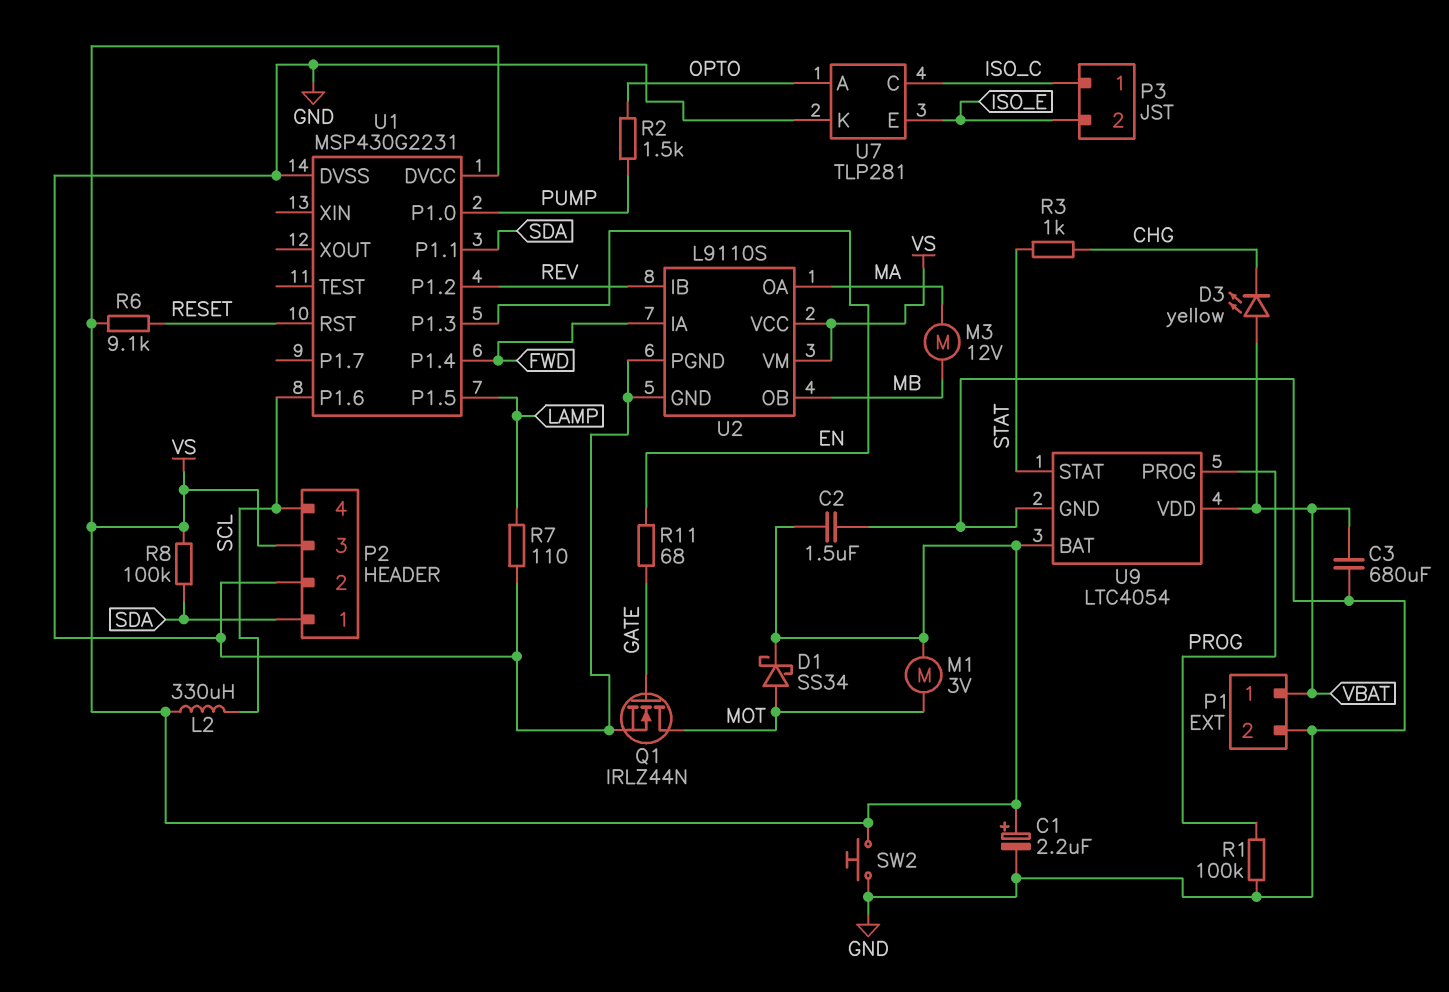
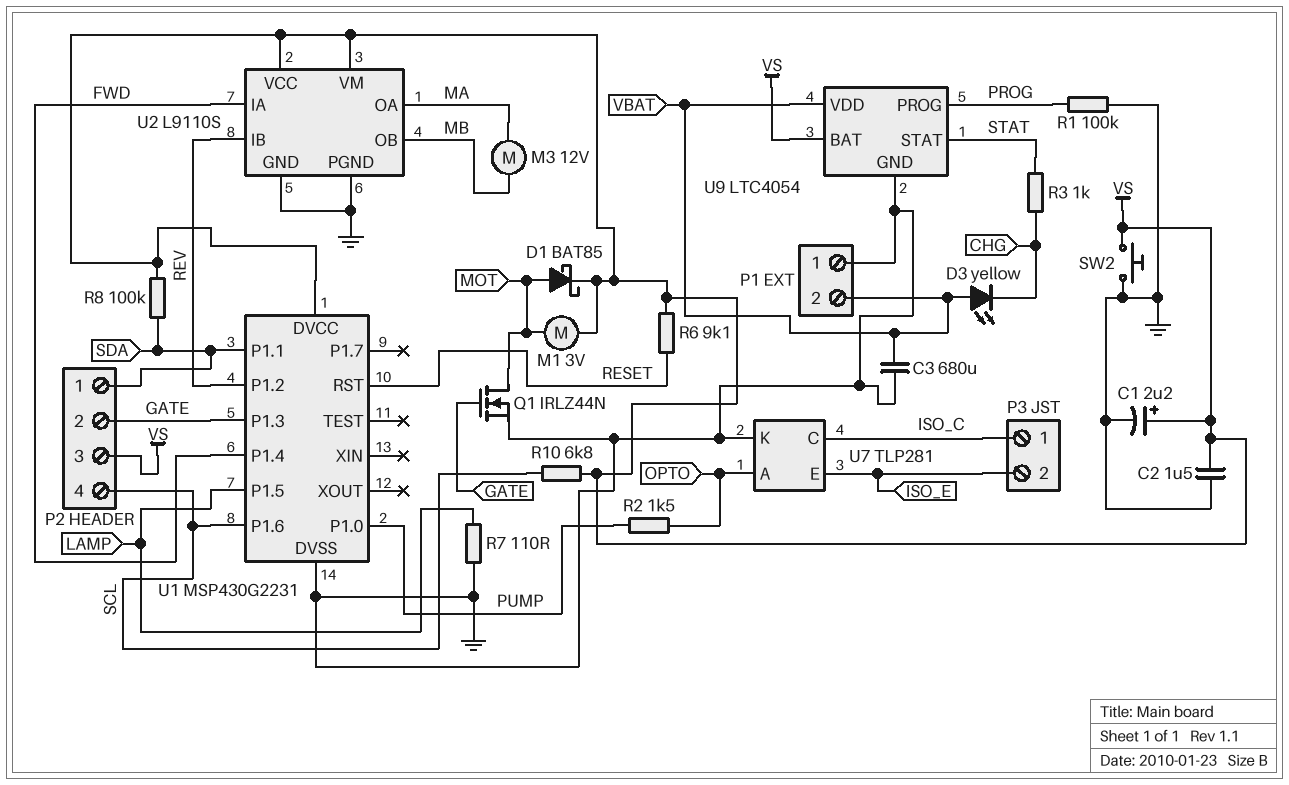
D1: schottky SS34 (A MOT, K VS) -> schottky BAT85 (A MOT, K VS)
L2: 330uH (SCL, VS) -> none
P1 pin 1: VBAT -> GND
P1 pin 2: GND -> VBAT
P2 pin 2: GND -> GATE
R10: none -> 6.8k (SCL, VS)
R11: 68 (EN, GATE) -> none
U1 pin P1.3: EN -> GATE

──────────

Copy the data in full. No pictures belong in the copy.

D1: schottky SS34 (A MOT, K VS) -> schottky BAT85 (A MOT, K VS)
L2: 330uH (SCL, VS) -> none
P1 pin 1: VBAT -> GND
P1 pin 2: GND -> VBAT
P2 pin 2: GND -> GATE
R10: none -> 6.8k (SCL, VS)
R11: 68 (EN, GATE) -> none
U1 pin P1.3: EN -> GATE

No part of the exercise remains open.